** Exercise data follows **

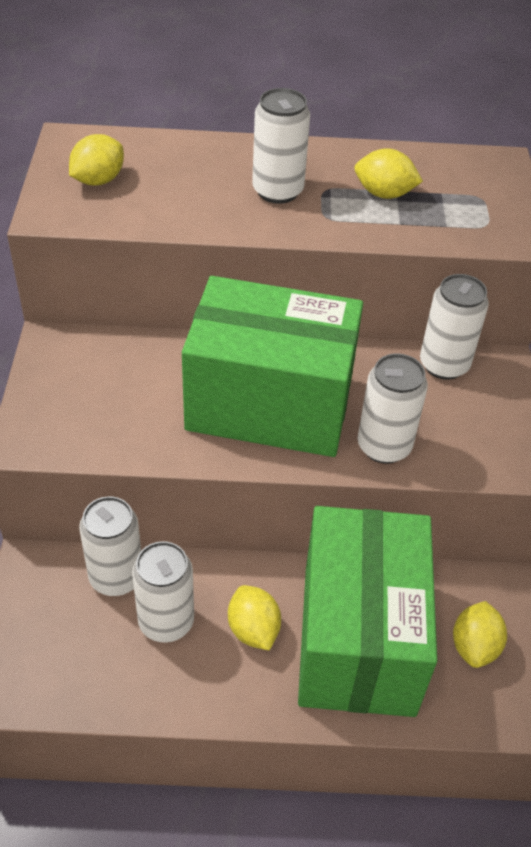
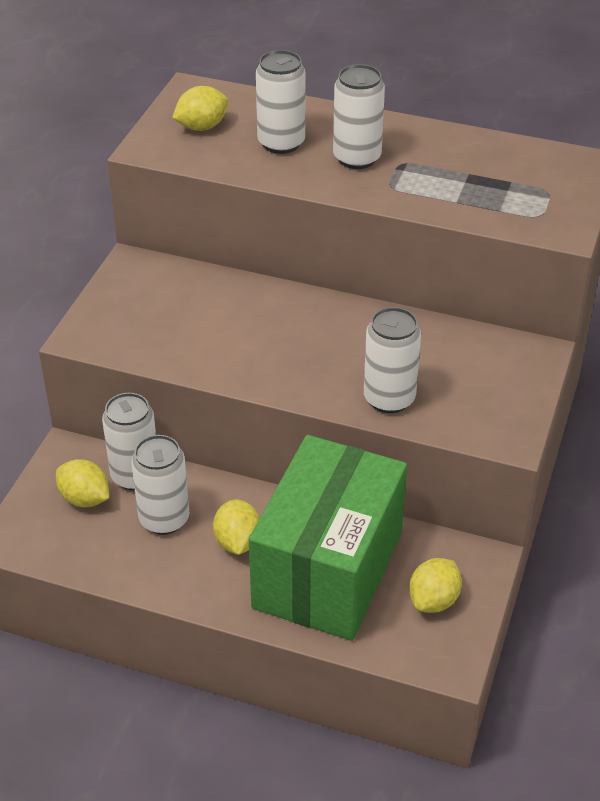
camera: 20 degrees right, 5 degrees down
(270, 404) = (301, 346): green box -> none
(384, 194) = (455, 174): yellow lemon -> yellow lemon (85, 499)
(444, 365) = (481, 343): white can -> white can (281, 143)

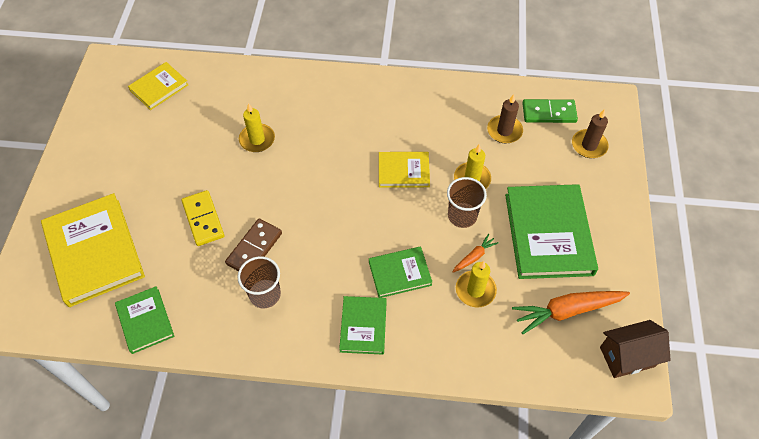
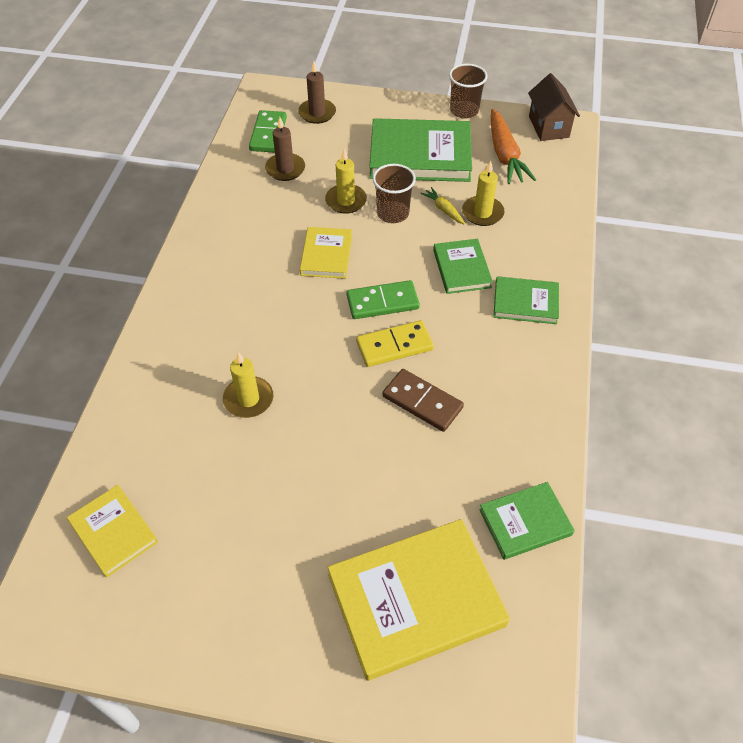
camera: 85 degrees left, 5 degrees down
(203, 219) = (373, 460): yellow domino -> yellow domino (394, 346)
(265, 294) = (487, 391): brown cup -> brown cup (464, 111)
(355, 215) = (382, 302): none -> green domino
(474, 256) = (443, 209): orange carrot -> yellow carrot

** End of Exercise data **

**Problem to work on**
The answer is the records above, repeated exactly, with no picture in it.

**Result of this exercise**
camera: 20 degrees right, 5 degrees down
(270, 404) = (301, 346): green box -> none
(384, 194) = (455, 174): yellow lemon -> yellow lemon (85, 499)
(444, 365) = (481, 343): white can -> white can (281, 143)

camera: 85 degrees left, 5 degrees down
(203, 219) = (373, 460): yellow domino -> yellow domino (394, 346)
(265, 294) = (487, 391): brown cup -> brown cup (464, 111)
(355, 215) = (382, 302): none -> green domino
(474, 256) = (443, 209): orange carrot -> yellow carrot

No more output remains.